Change listing data:
——————
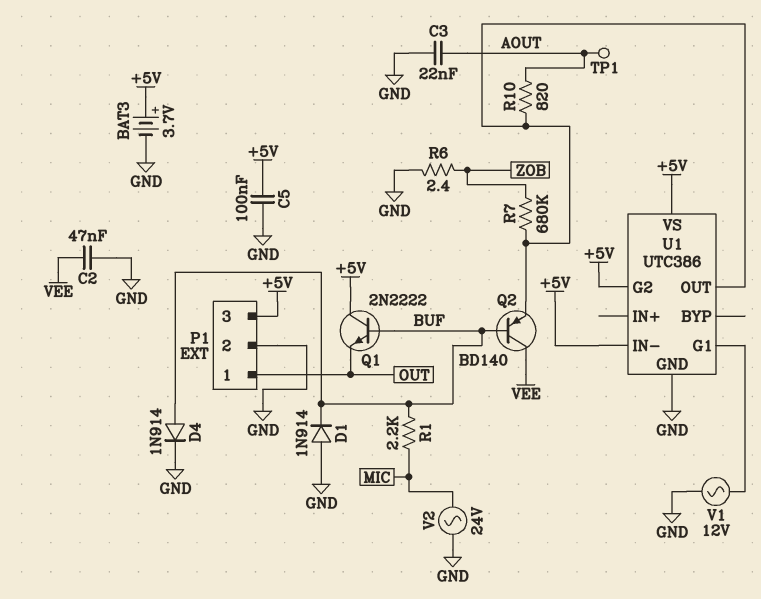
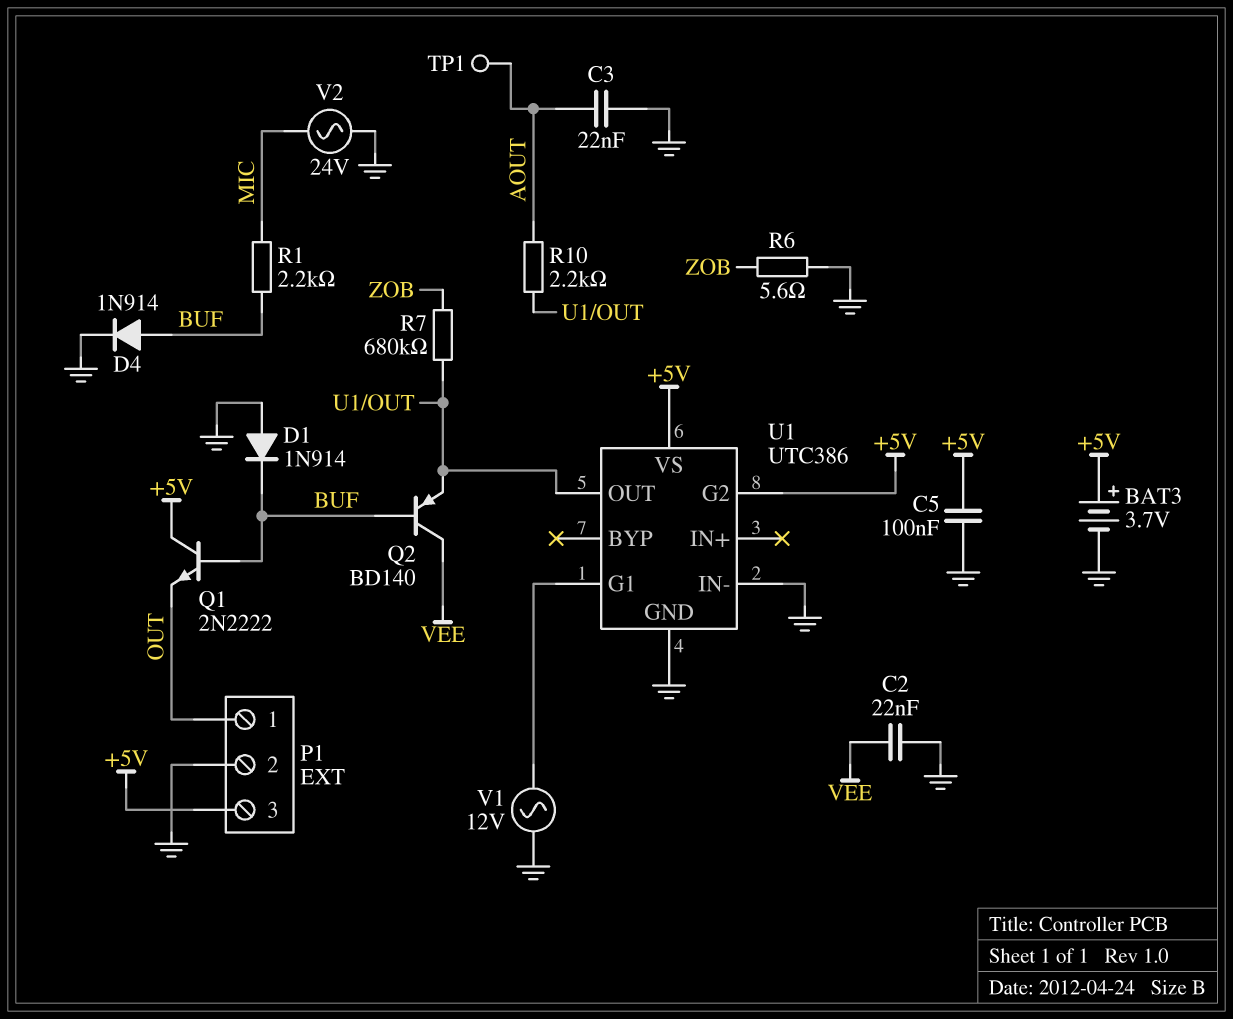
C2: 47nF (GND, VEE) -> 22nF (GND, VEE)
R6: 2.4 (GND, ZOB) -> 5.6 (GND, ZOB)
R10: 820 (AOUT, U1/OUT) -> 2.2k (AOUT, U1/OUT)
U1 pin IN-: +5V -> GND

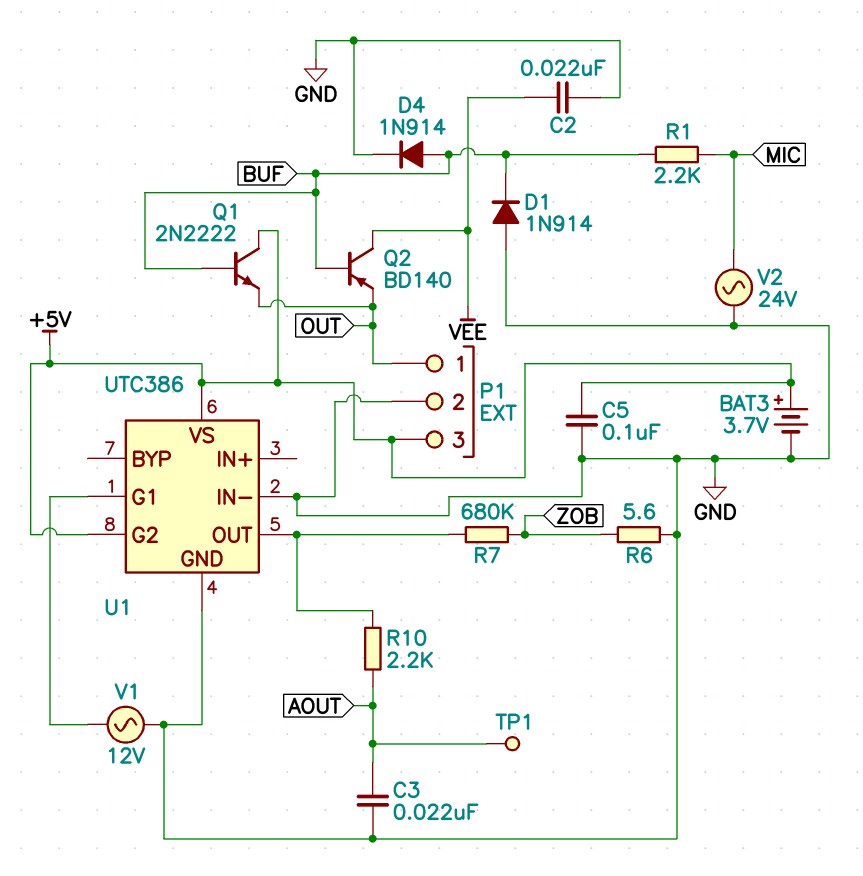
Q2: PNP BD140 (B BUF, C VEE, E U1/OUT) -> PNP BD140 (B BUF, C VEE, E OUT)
——————
:: Exercise ::
What is needed is an exact reprint of every entry, pictures excluded.

:: Solution ::
C2: 47nF (GND, VEE) -> 22nF (GND, VEE)
R6: 2.4 (GND, ZOB) -> 5.6 (GND, ZOB)
R10: 820 (AOUT, U1/OUT) -> 2.2k (AOUT, U1/OUT)
U1 pin IN-: +5V -> GND

Q2: PNP BD140 (B BUF, C VEE, E U1/OUT) -> PNP BD140 (B BUF, C VEE, E OUT)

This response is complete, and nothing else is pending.